==== GIVEN RECORDS

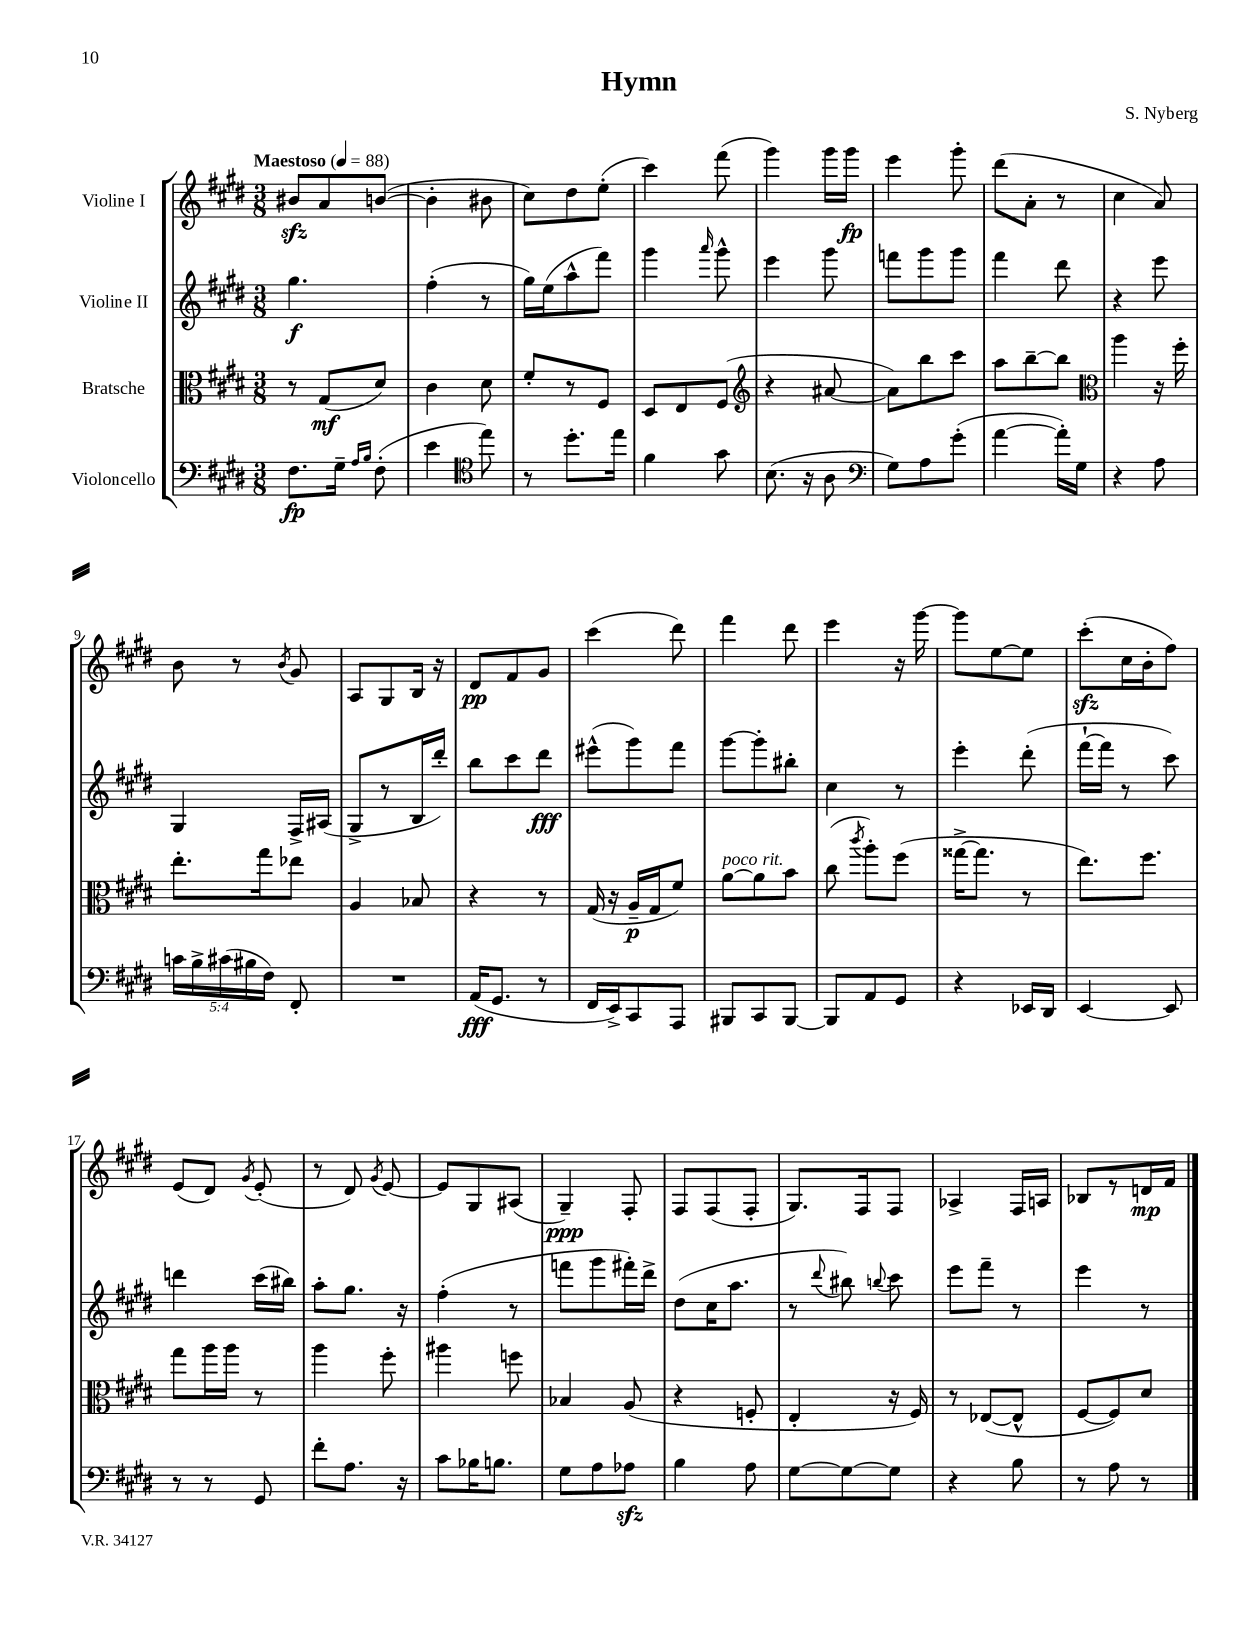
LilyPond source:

\header { title = "Hymn" composer = "S. Nyberg" }
<<
\new StaffGroup <<
\new Staff = "s0" \with { instrumentName = "Violine I" } {
    \clef treble \key e \major \numericTimeSignature \time 3/8 \tempo "Maestoso" 4 = 88
    \autoBeamOff bis'8[\sfz a'8 b'8]~( |
    b'4-. bis'8 |
    cis''8[) dis''8 e''8]-.( |
    cis'''4) fis'''8( |
    gis'''4) gis'''16[ gis'''16]\fp |
    e'''4 gis'''8-. |
    dis'''8[( a'8]-. r8 |
    cis''4 a'8) |
    b'8 r8 \acciaccatura { b'8 } gis'8 |
    a8[ gis8 b16] r16 |
    dis'8[\pp fis'8 gis'8] |
    cis'''4( dis'''8) |
    fis'''4 dis'''8 |
    e'''4 r16 gis'''16~ |
    gis'''8[ e''8~ e''8] |
    cis'''8[-.\sfz( cis''16 b'16-. fis''8]) |
    e'8[( dis'8]) \acciaccatura { gis'8 } e'8-.( |
    r8 dis'8) \acciaccatura { gis'8 } e'8~ |
    e'8[ gis8 ais8]( |
    gis4--\ppp) fis8-. |
    fis8[ fis8( fis8]-. |
    gis8.[) fis16 fis8] |
    aes4-> fis16[ a16] |
    bes8[ r8 d'16\mp fis'16] \bar "|." |
}
\new Staff = "s1" \with { instrumentName = "Violine II" } {
    \clef treble \key e \major \numericTimeSignature \time 3/8
    \autoBeamOff gis''4.\f |
    fis''4-.( r8 |
    gis''16[) e''16( a''8-^ fis'''8]) |
    gis'''4 \grace { a'''16 } gis'''8-^ |
    e'''4 gis'''8 |
    f'''8[ gis'''8 gis'''8] |
    fis'''4 dis'''8 |
    r4 e'''8 |
    gis4 fis16[-> ais16]( |
    gis8[-> r8 b16 dis'''16]-.) |
    b''8[ cis'''8 dis'''8]\fff |
    eis'''8[-^( gis'''8) fis'''8] |
    gis'''8[~ gis'''8-. bis''8]-. |
    cis''4 r8 |
    e'''4-. dis'''8-.( |
    fis'''16[~-! fis'''16] r8 cis'''8) |
    d'''4 cis'''16[( bis''16]) |
    a''8[-. gis''8.] r16 |
    fis''4-.( r8 |
    f'''8[ gis'''8 fis'''16-.) dis'''16]-> |
    dis''8[( cis''16 a''8.] |
    r8 \appoggiatura { dis'''8 } bis''8) \appoggiatura { b''8 } cis'''8 |
    e'''8[ fis'''8]-- r8 |
    e'''4 r8 \bar "|." |
}
\new Staff = "s2" \with { instrumentName = "Bratsche" } {
    \clef alto \key e \major \numericTimeSignature \time 3/8
    \autoBeamOff r8 gis8[\mf( dis'8]) |
    cis'4 dis'8 |
    fis'8[-. r8 fis8] |
    dis8[ e8 fis8]( |
    \clef treble r4 ais'8~ |
    ais'8[) b''8 cis'''8] |
    a''8[ b''8~-- b''8] |
    \clef alto a''4 r16 fis''16-. |
    e''8.[-. gis''16 ees''8] |
    a4 bes8 |
    r4 r8 |
    gis16( r16 a16[--\p gis16 fis'8]) |
    a'8[~^\markup { \italic "poco rit." } a'8 b'8] |
    cis''8( \acciaccatura { cis'''8 } a''8[-.) fis''8]( |
    gisis''16[~-> gisis''8.] r8 |
    e''8.[) fis''8.] |
    gis''8[ a''16 a''16] r8 |
    a''4 fis''8-. |
    ais''4 f''8 |
    bes4 a8( |
    r4 f8-. |
    e4-. r16 fis16) |
    r8 ees8[~( ees8]-^ |
    fis8[~ fis8) dis'8] \bar "|." |
}
\new Staff = "s3" \with { instrumentName = "Violoncello" } {
    \clef bass \key e \major \numericTimeSignature \time 3/8 \override Staff.TupletNumber.text = #tuplet-number::calc-fraction-text
    \autoBeamOff fis8.[\fp gis16]-- \grace { a16[ b16] } fis8-.( |
    e'4 \clef tenor e''8) |
    r8 dis''8.[-. e''16] |
    fis'4 gis'8 |
    b8.( r16 a8 |
    \clef bass gis8[) a8 gis'8]-.( |
    a'4~ a'16[-.) gis16] |
    r4 a8 |
    \tuplet 5/4 { c'16[ b16-> cis'16( bis16 fis16]) } fis,8-. |
    R4. |
    a,16[\fff( gis,8.] r8 |
    fis,16[ e,16->) cis,8 a,,8] |
    bis,,8[ cis,8 bis,,8]~ |
    bis,,8[ a,8 gis,8] |
    r4 ees,16[ dis,16] |
    e,4~ e,8 |
    r8 r8 gis,8 |
    fis'8[-. a8.] r16 |
    cis'8[ bes16 b8.] |
    gis8[ a8 aes8]\sfz |
    b4 a8 |
    gis8[~ gis8~ gis8] |
    r4 b8 |
    r8 a8 r8 \bar "|." |
}
>>
>>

========

WRITTEN REQUEST » Gather every line above that contains the string "acciaccatura", with case counting.

EXERCISE ANSWER »
    b'8 r8 \acciaccatura { b'8 } gis'8 |
    e'8[( dis'8]) \acciaccatura { gis'8 } e'8-.( |
    r8 dis'8) \acciaccatura { gis'8 } e'8~ |
    cis''8( \acciaccatura { cis'''8 } a''8[-.) fis''8]( |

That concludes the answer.